**EXERCISE GOAL**: All entries below must be given again word for word.

Detected change data:
**********
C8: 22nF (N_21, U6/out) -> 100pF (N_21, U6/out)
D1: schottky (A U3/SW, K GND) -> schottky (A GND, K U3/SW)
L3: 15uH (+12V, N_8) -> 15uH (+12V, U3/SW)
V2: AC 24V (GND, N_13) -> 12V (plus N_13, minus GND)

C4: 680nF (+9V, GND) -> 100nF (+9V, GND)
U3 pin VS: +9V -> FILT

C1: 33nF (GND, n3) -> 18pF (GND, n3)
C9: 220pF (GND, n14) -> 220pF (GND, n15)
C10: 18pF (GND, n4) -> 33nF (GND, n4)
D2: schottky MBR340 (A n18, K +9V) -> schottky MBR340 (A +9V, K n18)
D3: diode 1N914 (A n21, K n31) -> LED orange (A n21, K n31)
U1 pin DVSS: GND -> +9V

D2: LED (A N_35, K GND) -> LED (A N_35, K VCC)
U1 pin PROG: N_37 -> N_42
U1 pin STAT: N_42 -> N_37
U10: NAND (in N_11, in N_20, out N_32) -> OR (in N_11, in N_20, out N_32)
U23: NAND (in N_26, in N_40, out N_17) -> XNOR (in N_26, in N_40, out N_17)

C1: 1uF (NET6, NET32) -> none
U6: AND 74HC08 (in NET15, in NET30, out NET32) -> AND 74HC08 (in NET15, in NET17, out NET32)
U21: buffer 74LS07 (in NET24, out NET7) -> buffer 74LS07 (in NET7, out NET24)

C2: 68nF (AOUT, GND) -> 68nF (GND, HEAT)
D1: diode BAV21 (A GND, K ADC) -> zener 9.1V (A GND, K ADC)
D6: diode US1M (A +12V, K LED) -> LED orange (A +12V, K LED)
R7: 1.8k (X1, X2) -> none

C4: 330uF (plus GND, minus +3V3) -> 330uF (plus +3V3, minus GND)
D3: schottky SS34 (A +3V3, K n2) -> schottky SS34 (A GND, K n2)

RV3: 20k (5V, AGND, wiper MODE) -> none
**********
**RESPONSE BOX**:
C8: 22nF (N_21, U6/out) -> 100pF (N_21, U6/out)
D1: schottky (A U3/SW, K GND) -> schottky (A GND, K U3/SW)
L3: 15uH (+12V, N_8) -> 15uH (+12V, U3/SW)
V2: AC 24V (GND, N_13) -> 12V (plus N_13, minus GND)

C4: 680nF (+9V, GND) -> 100nF (+9V, GND)
U3 pin VS: +9V -> FILT

C1: 33nF (GND, n3) -> 18pF (GND, n3)
C9: 220pF (GND, n14) -> 220pF (GND, n15)
C10: 18pF (GND, n4) -> 33nF (GND, n4)
D2: schottky MBR340 (A n18, K +9V) -> schottky MBR340 (A +9V, K n18)
D3: diode 1N914 (A n21, K n31) -> LED orange (A n21, K n31)
U1 pin DVSS: GND -> +9V

D2: LED (A N_35, K GND) -> LED (A N_35, K VCC)
U1 pin PROG: N_37 -> N_42
U1 pin STAT: N_42 -> N_37
U10: NAND (in N_11, in N_20, out N_32) -> OR (in N_11, in N_20, out N_32)
U23: NAND (in N_26, in N_40, out N_17) -> XNOR (in N_26, in N_40, out N_17)

C1: 1uF (NET6, NET32) -> none
U6: AND 74HC08 (in NET15, in NET30, out NET32) -> AND 74HC08 (in NET15, in NET17, out NET32)
U21: buffer 74LS07 (in NET24, out NET7) -> buffer 74LS07 (in NET7, out NET24)

C2: 68nF (AOUT, GND) -> 68nF (GND, HEAT)
D1: diode BAV21 (A GND, K ADC) -> zener 9.1V (A GND, K ADC)
D6: diode US1M (A +12V, K LED) -> LED orange (A +12V, K LED)
R7: 1.8k (X1, X2) -> none

C4: 330uF (plus GND, minus +3V3) -> 330uF (plus +3V3, minus GND)
D3: schottky SS34 (A +3V3, K n2) -> schottky SS34 (A GND, K n2)

RV3: 20k (5V, AGND, wiper MODE) -> none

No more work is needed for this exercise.